[Spatial object tracking data]
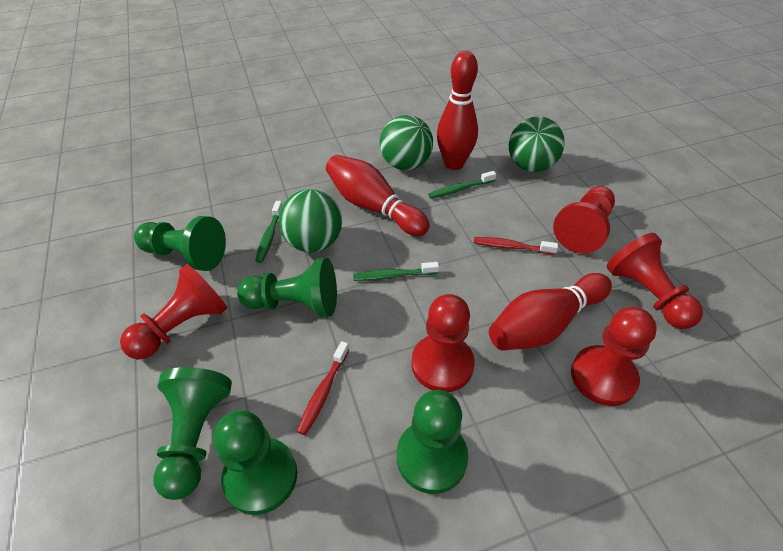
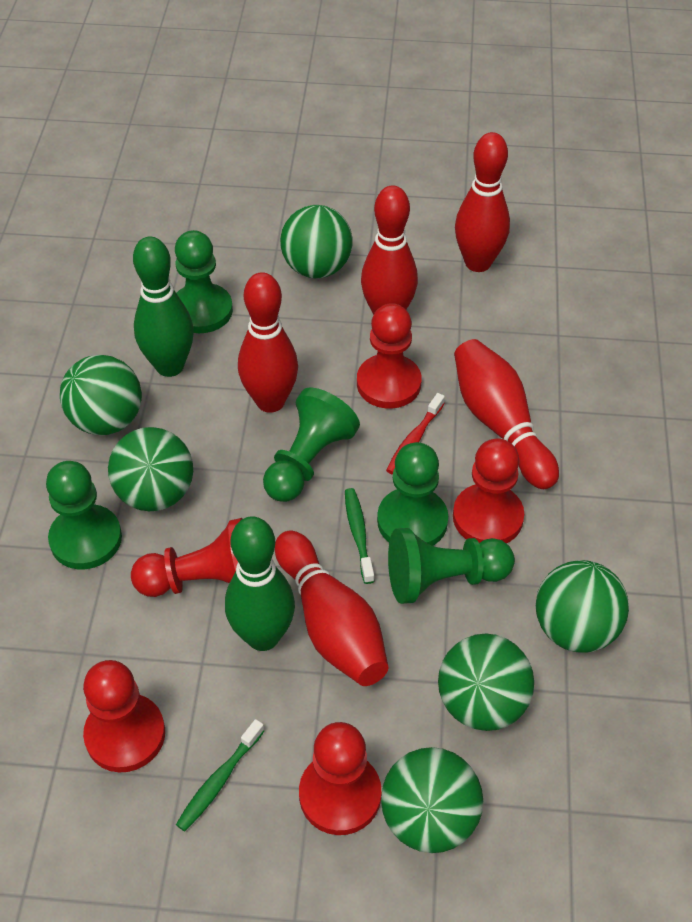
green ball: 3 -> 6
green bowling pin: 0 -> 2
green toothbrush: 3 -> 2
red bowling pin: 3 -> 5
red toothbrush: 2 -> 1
--
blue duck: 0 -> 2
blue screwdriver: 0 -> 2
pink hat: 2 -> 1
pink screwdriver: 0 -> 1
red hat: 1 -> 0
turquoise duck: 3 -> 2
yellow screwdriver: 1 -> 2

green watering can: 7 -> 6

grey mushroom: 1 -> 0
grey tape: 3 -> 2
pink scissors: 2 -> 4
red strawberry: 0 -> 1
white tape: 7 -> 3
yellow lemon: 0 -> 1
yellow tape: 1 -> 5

■ Exercise instructions: Taking the entries above, print exactly the lines starting at the line with "red strawberry: 0 -> 1" and ending at the line with "yellow tape: 1 -> 5", both included.

■ Written response:
red strawberry: 0 -> 1
white tape: 7 -> 3
yellow lemon: 0 -> 1
yellow tape: 1 -> 5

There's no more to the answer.